[Stored dataset items]

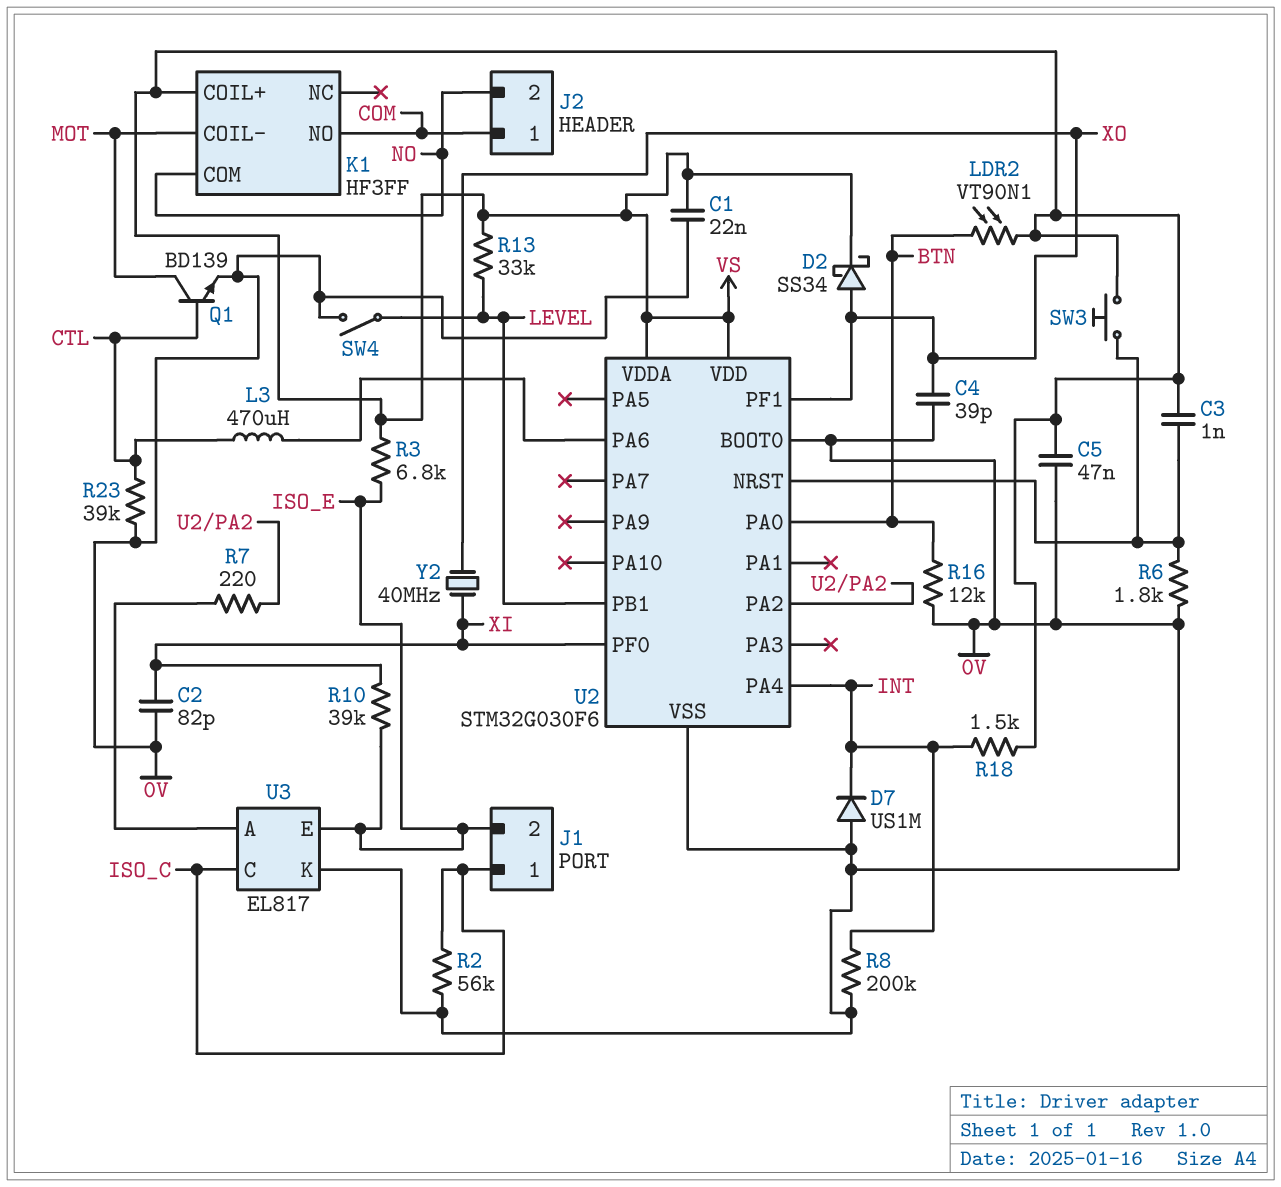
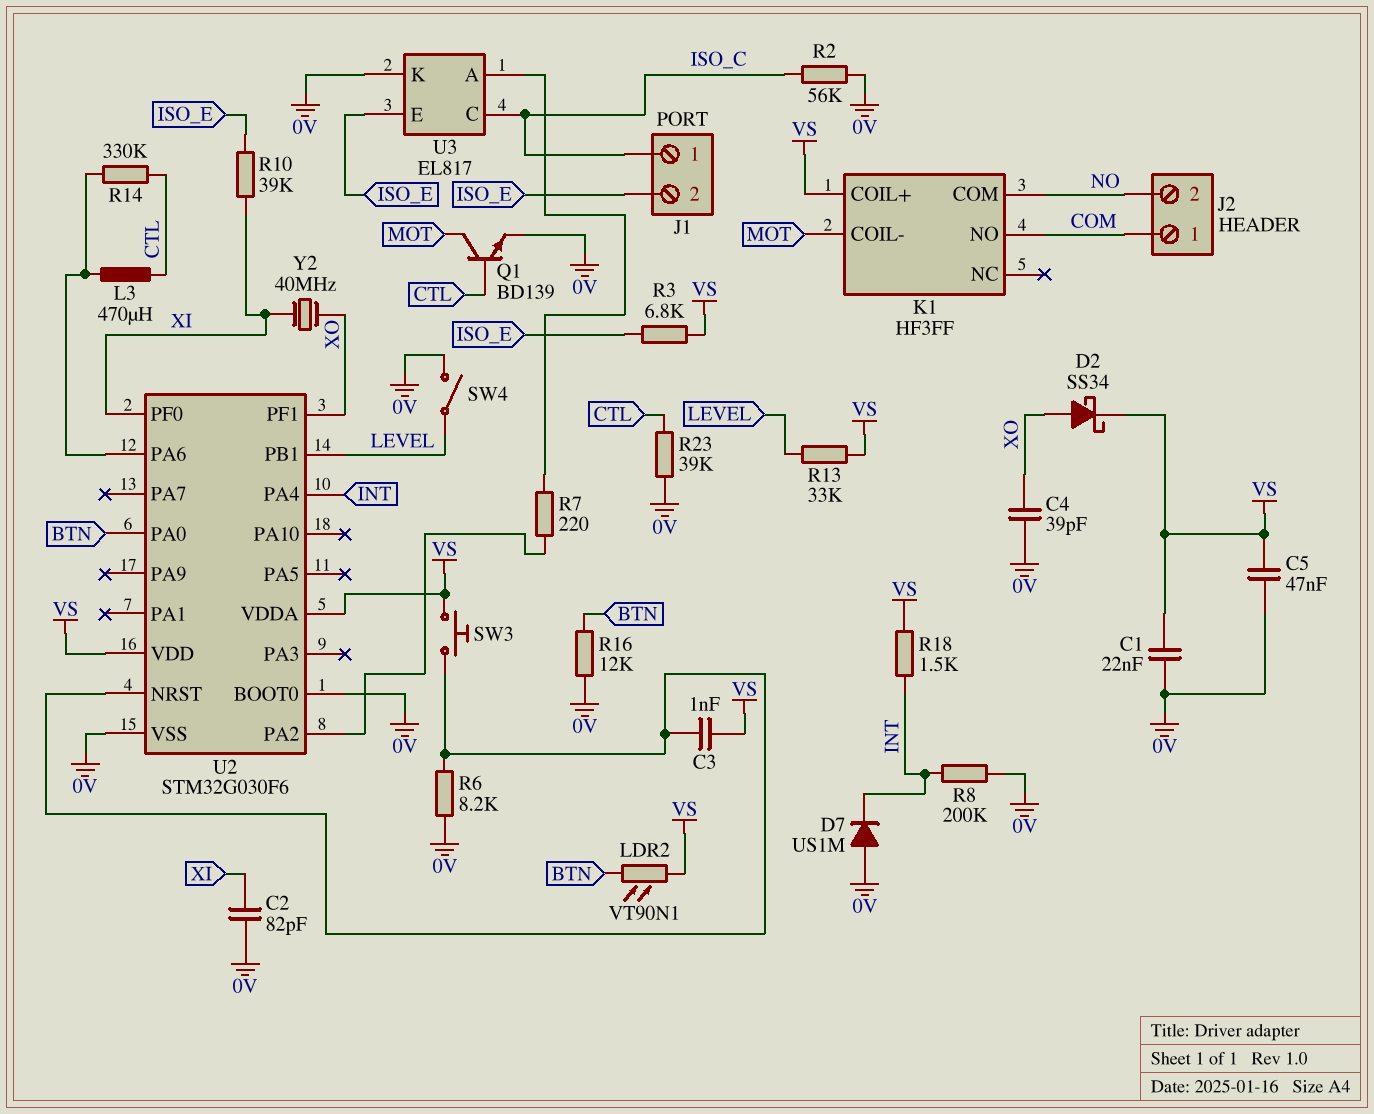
R6: 1.8k (0V, U2/NRST) -> 8.2k (0V, U2/NRST)
R14: none -> 330k (CTL, U2/PA6)

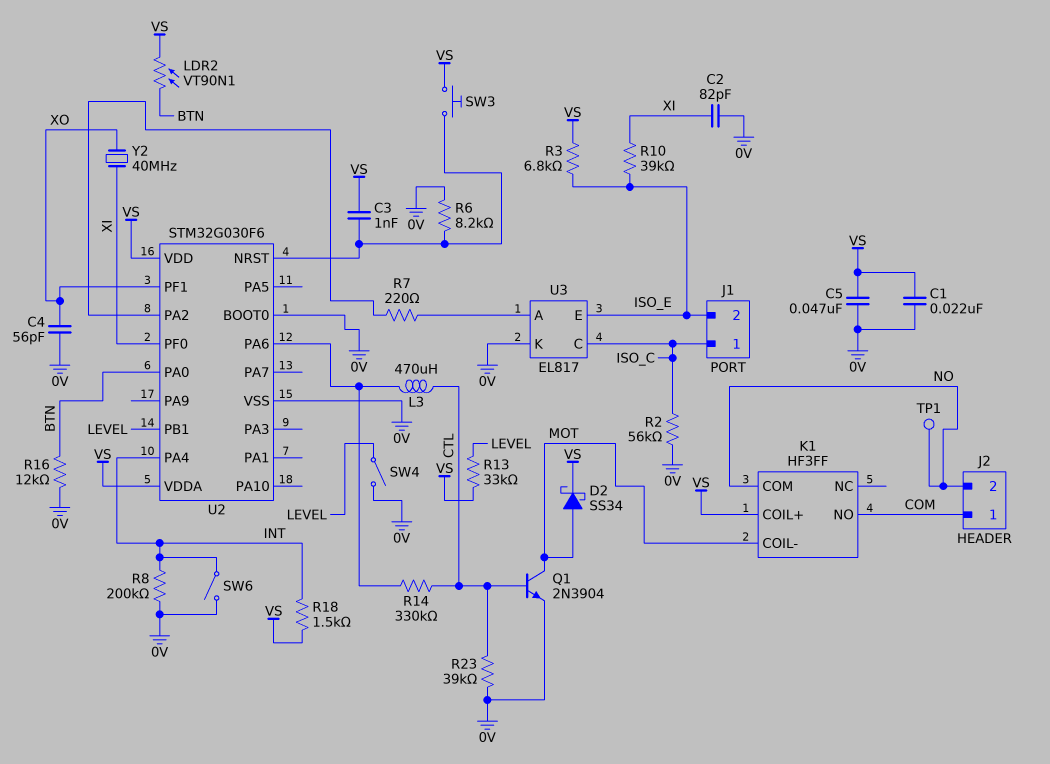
C4: 39pF (0V, XO) -> 56pF (0V, XO)
D2: schottky SS34 (A XO, K VS) -> schottky SS34 (A MOT, K VS)
D7: diode US1M (A 0V, K INT) -> none
Q1: NPN BD139 (B CTL, C MOT, E 0V) -> NPN 2N3904 (B CTL, C MOT, E 0V)
SW6: none -> switch (0V, INT)
TP1: none -> test point (NO)

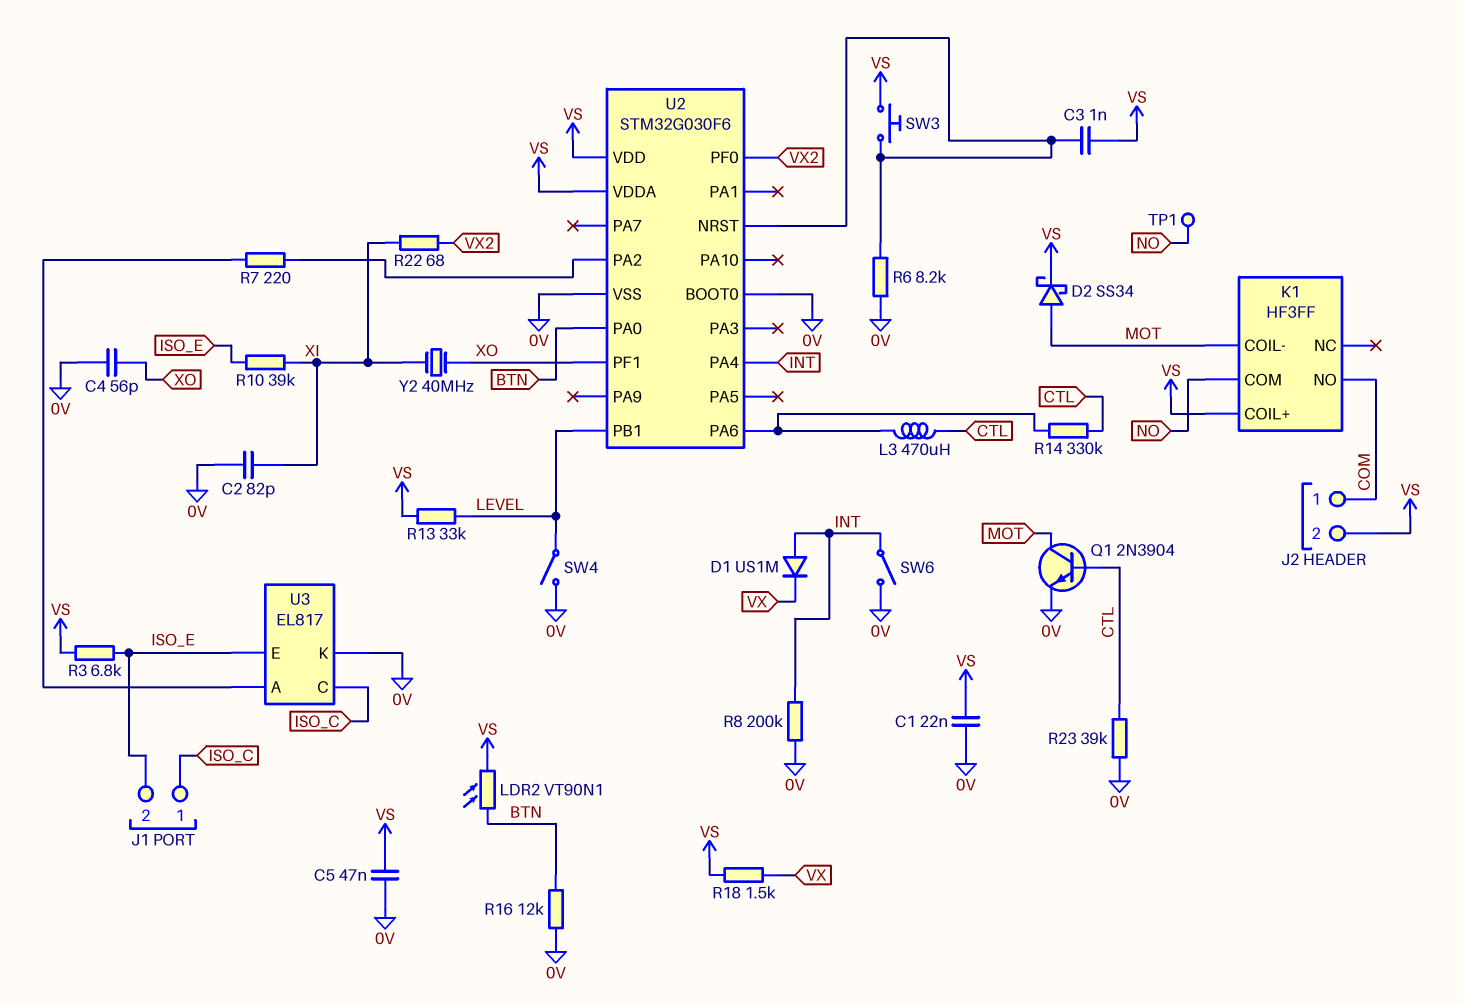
D1: none -> diode US1M (A INT, K VX)
J2 pin 2: NO -> VS
R2: 56k (0V, ISO_C) -> none
R18: 1.5k (INT, VS) -> 1.5k (VS, VX)
R22: none -> 68 (VX2, XI)
U2 pin PF0: XI -> VX2

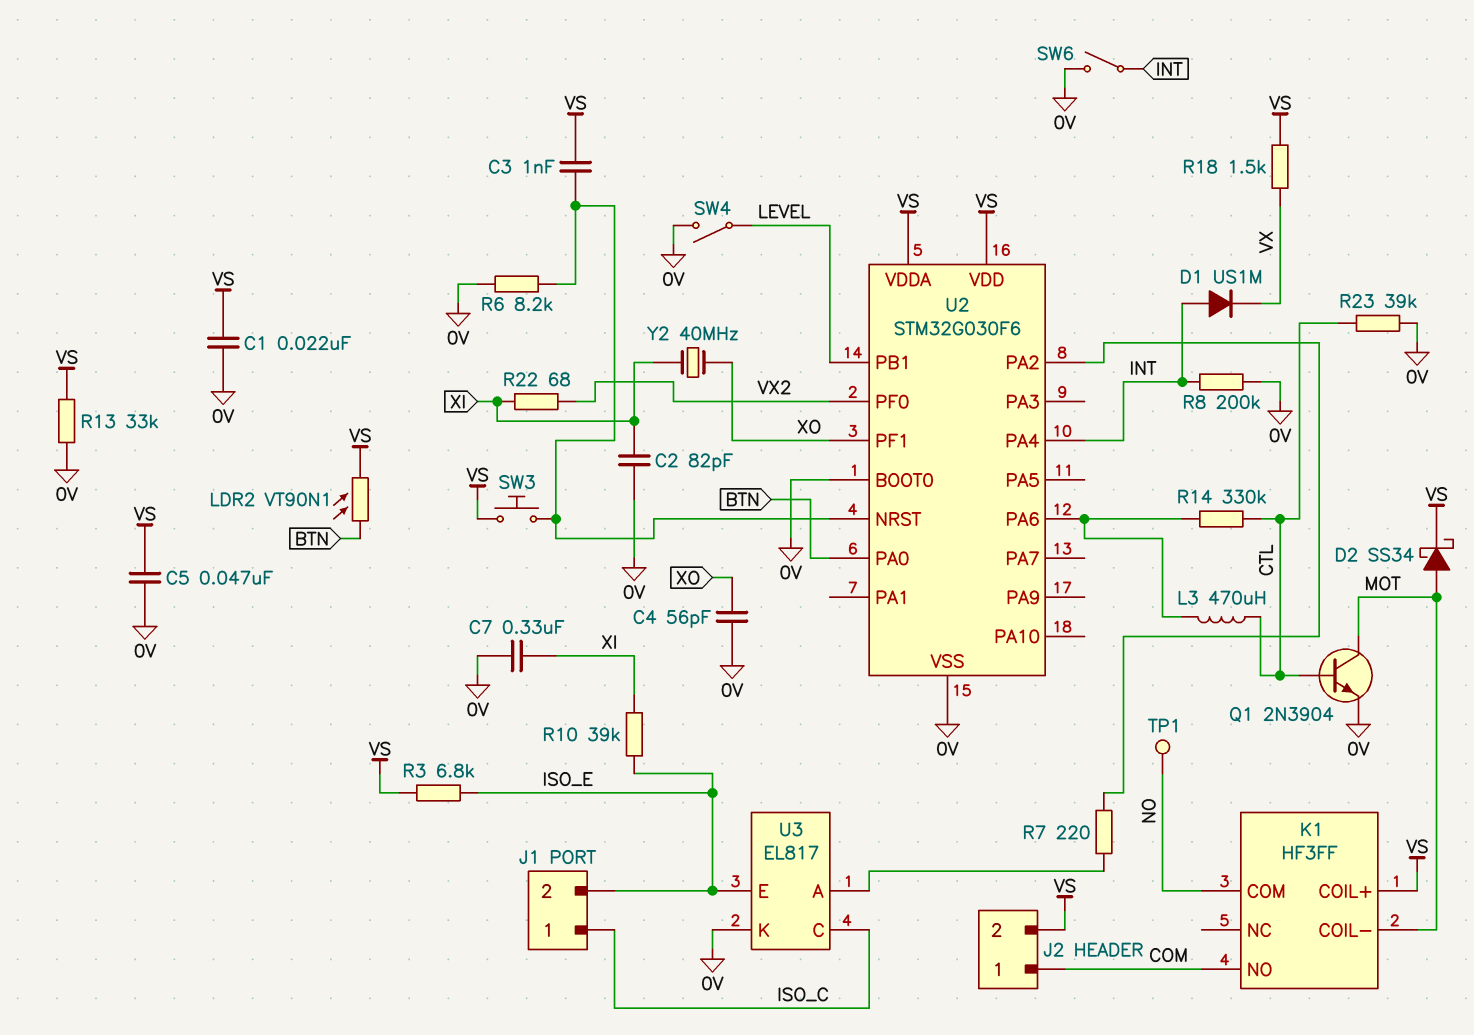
C7: none -> 330nF (0V, XI)
R13: 33k (LEVEL, VS) -> 33k (0V, VS)
R16: 12k (0V, BTN) -> none

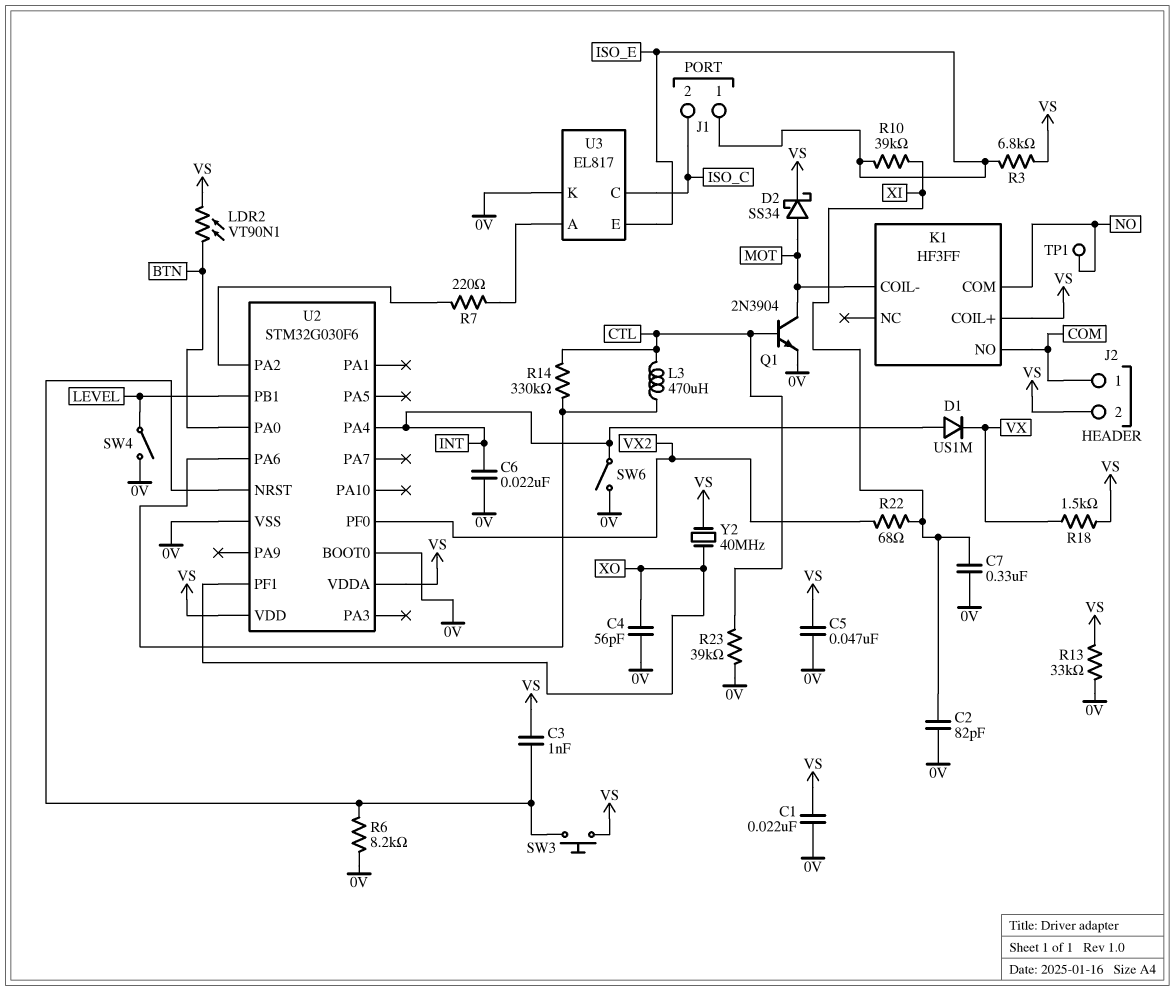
C6: none -> 22nF (0V, INT)
J1 pin 1: ISO_C -> ISO_E
J1 pin 2: ISO_E -> ISO_C
R8: 200k (0V, INT) -> none
Y2: 40MHz (XI, XO) -> 40MHz (VS, XO)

> [Assignment] The final stretch of the data, from the line with "R16: 12k (0V, BTN) -> none" through its last line, is to be retyped exactly; pictures are not part of the copy.

> [Written reply]
R16: 12k (0V, BTN) -> none

C6: none -> 22nF (0V, INT)
J1 pin 1: ISO_C -> ISO_E
J1 pin 2: ISO_E -> ISO_C
R8: 200k (0V, INT) -> none
Y2: 40MHz (XI, XO) -> 40MHz (VS, XO)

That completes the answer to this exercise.